WHAT YOU WILL DO: Each record that follows is to be transcribed exactly, excluding its images.

DATA EXCERPTS:
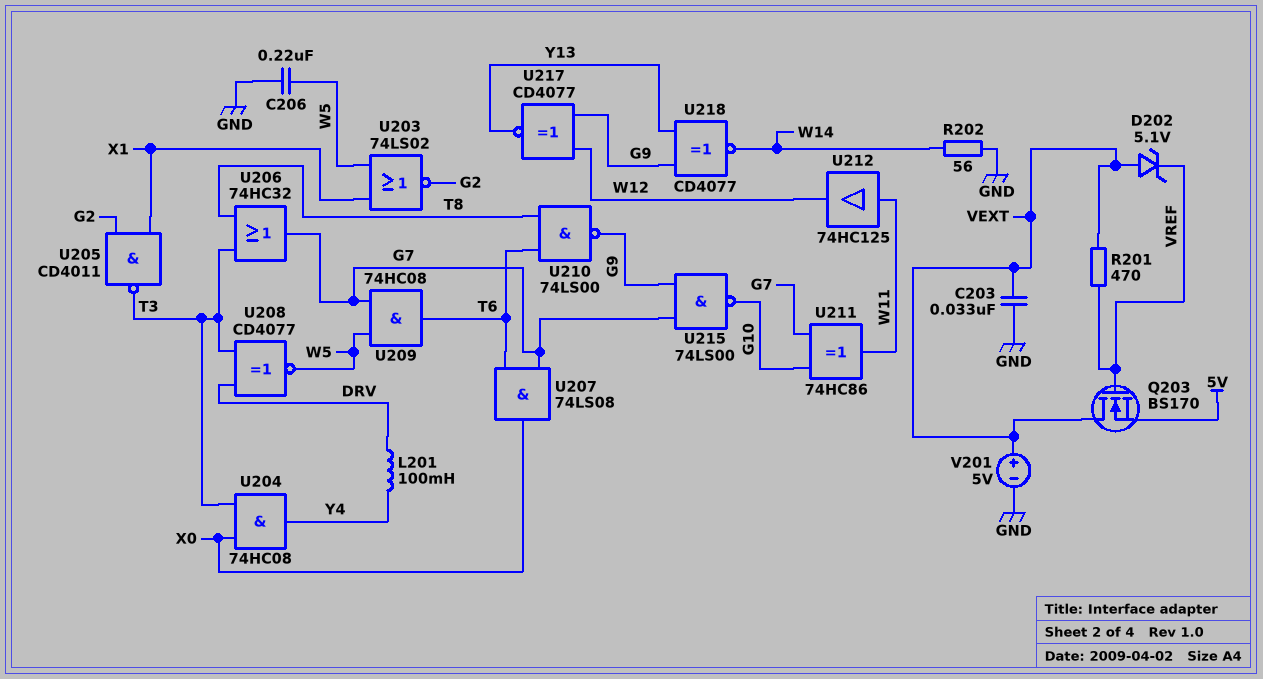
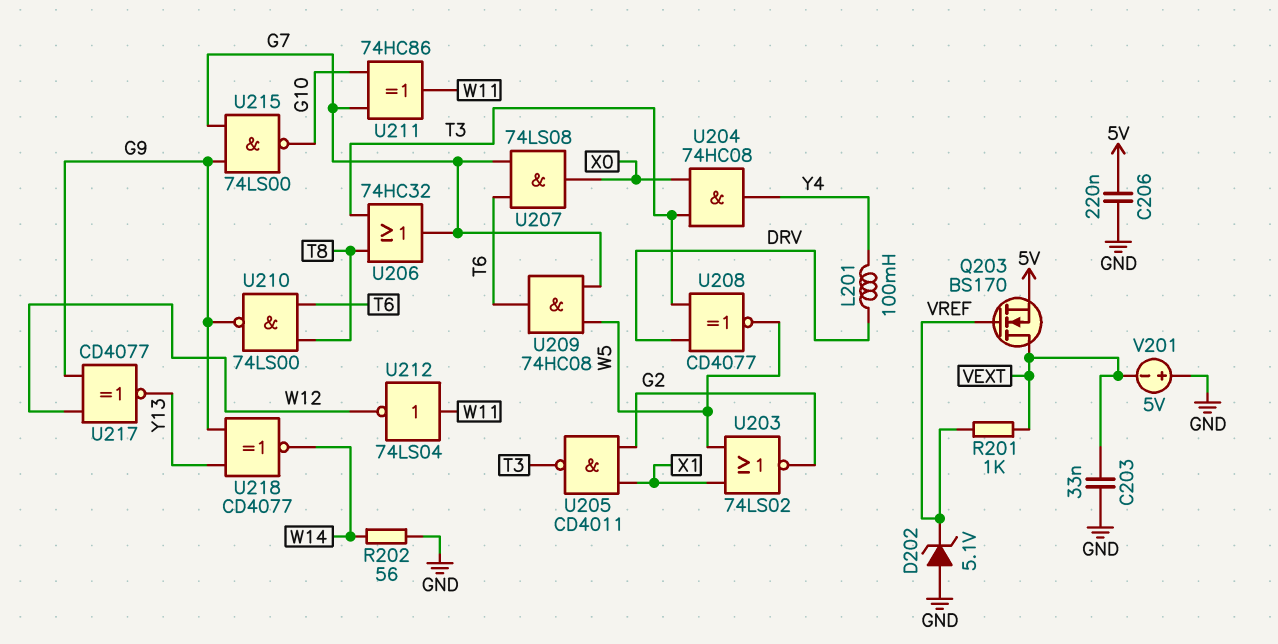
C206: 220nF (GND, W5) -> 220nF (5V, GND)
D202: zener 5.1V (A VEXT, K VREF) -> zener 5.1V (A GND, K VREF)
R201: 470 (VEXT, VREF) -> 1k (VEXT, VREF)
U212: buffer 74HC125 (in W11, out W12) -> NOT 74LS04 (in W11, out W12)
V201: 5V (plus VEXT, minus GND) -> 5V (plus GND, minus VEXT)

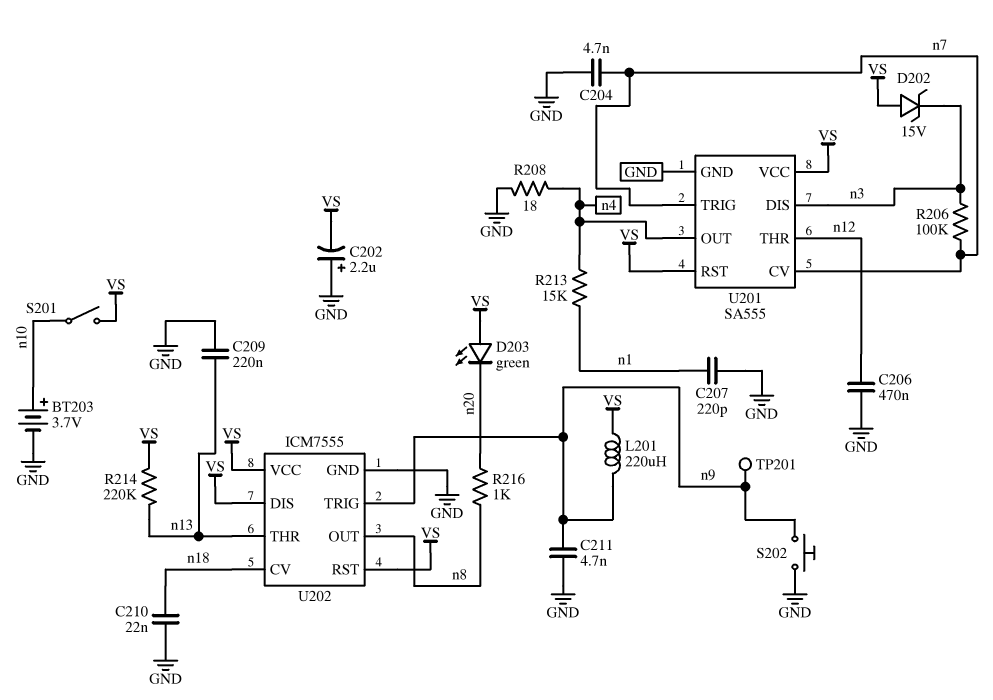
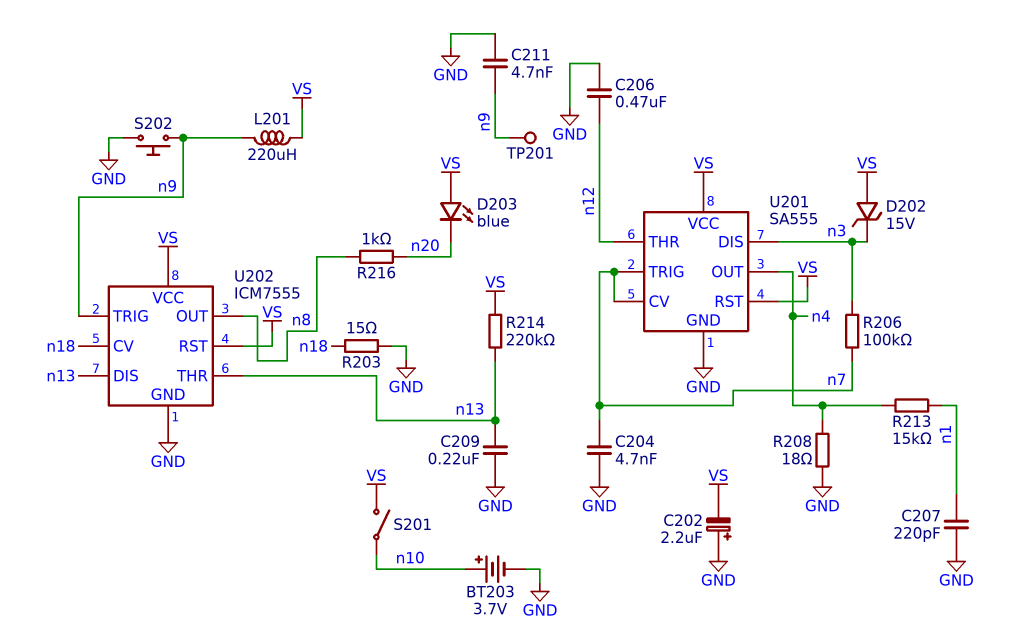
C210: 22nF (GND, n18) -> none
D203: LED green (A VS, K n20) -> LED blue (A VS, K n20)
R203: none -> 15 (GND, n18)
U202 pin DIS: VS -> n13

WRITTEN ANSWER:
C206: 220nF (GND, W5) -> 220nF (5V, GND)
D202: zener 5.1V (A VEXT, K VREF) -> zener 5.1V (A GND, K VREF)
R201: 470 (VEXT, VREF) -> 1k (VEXT, VREF)
U212: buffer 74HC125 (in W11, out W12) -> NOT 74LS04 (in W11, out W12)
V201: 5V (plus VEXT, minus GND) -> 5V (plus GND, minus VEXT)

C210: 22nF (GND, n18) -> none
D203: LED green (A VS, K n20) -> LED blue (A VS, K n20)
R203: none -> 15 (GND, n18)
U202 pin DIS: VS -> n13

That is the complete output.